About this exercise:
Leaving out the pictures, reproduce each record exactly and in full.

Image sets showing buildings

▼

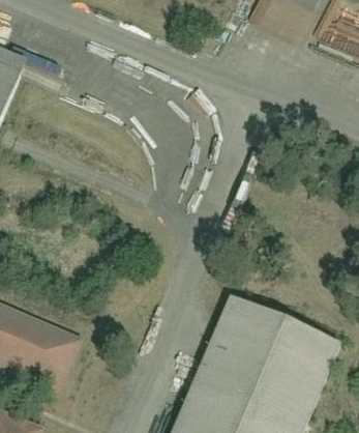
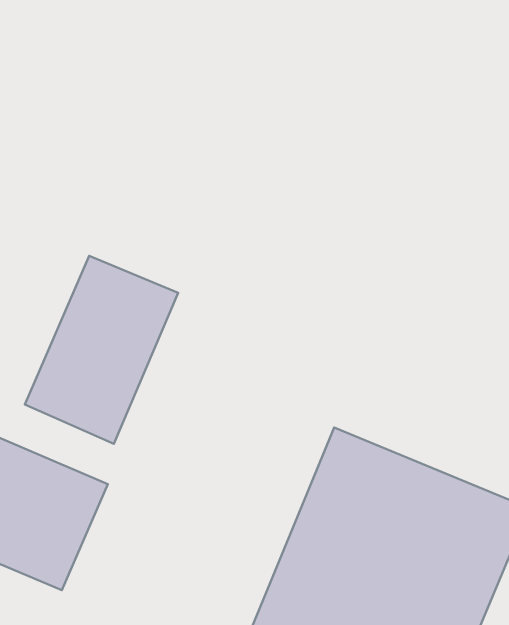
building: none -> [25,256,178,444]

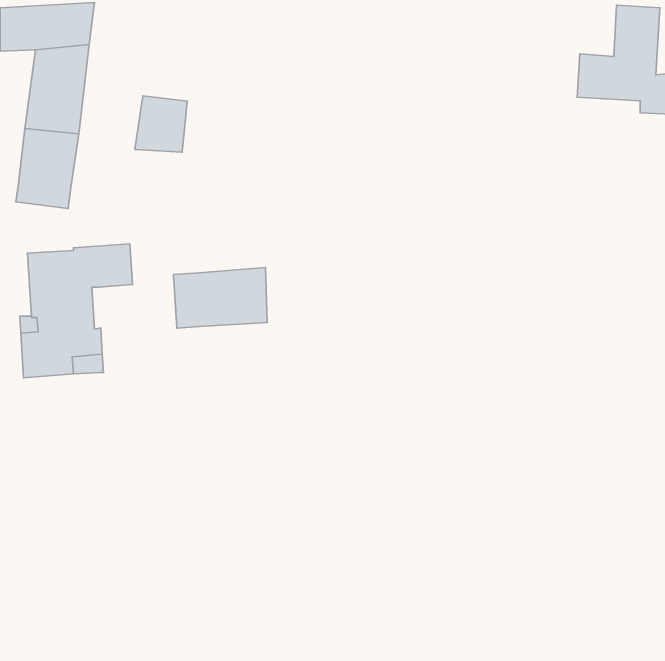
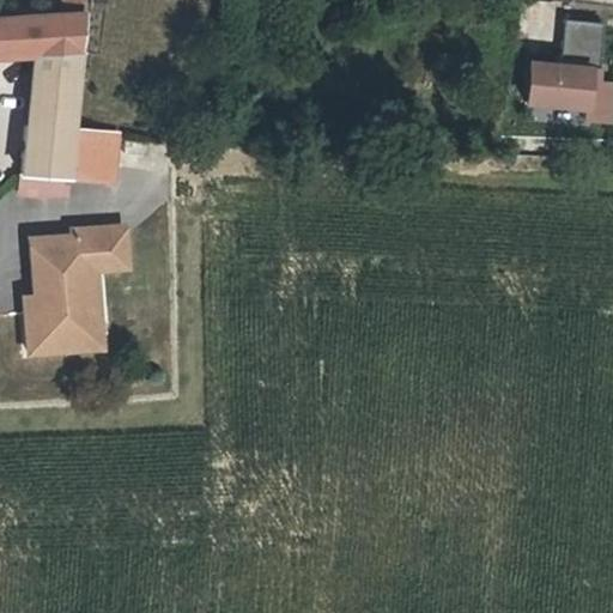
building: [135,96,187,152] -> [69,131,117,182]
building: [173,267,267,328] -> none

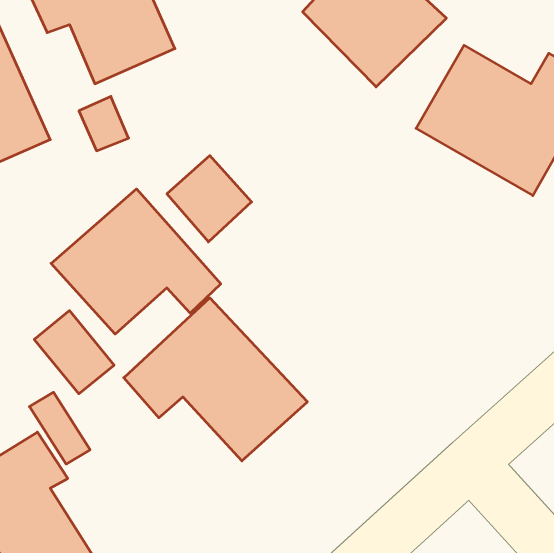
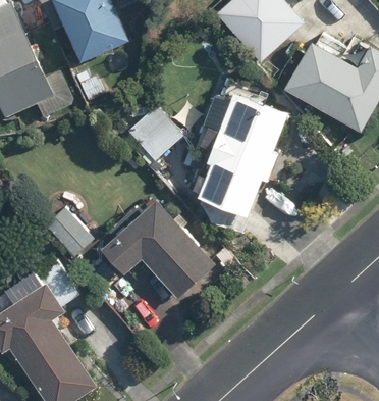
building: none -> [195,90,292,217]
building: [51,189,221,334] -> none

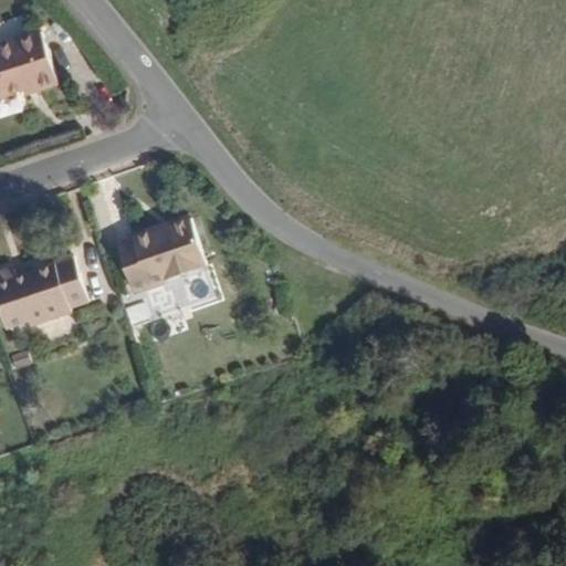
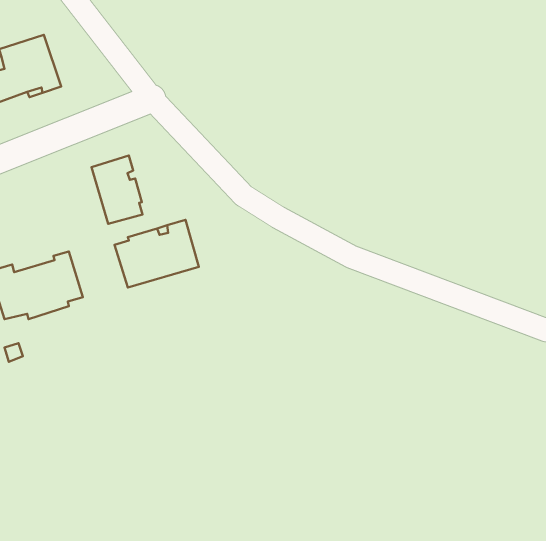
building: none -> [91,156,142,224]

▲

Solution to this problem:
building: none -> [25,256,178,444]

building: [135,96,187,152] -> [69,131,117,182]
building: [173,267,267,328] -> none

building: none -> [195,90,292,217]
building: [51,189,221,334] -> none

building: none -> [91,156,142,224]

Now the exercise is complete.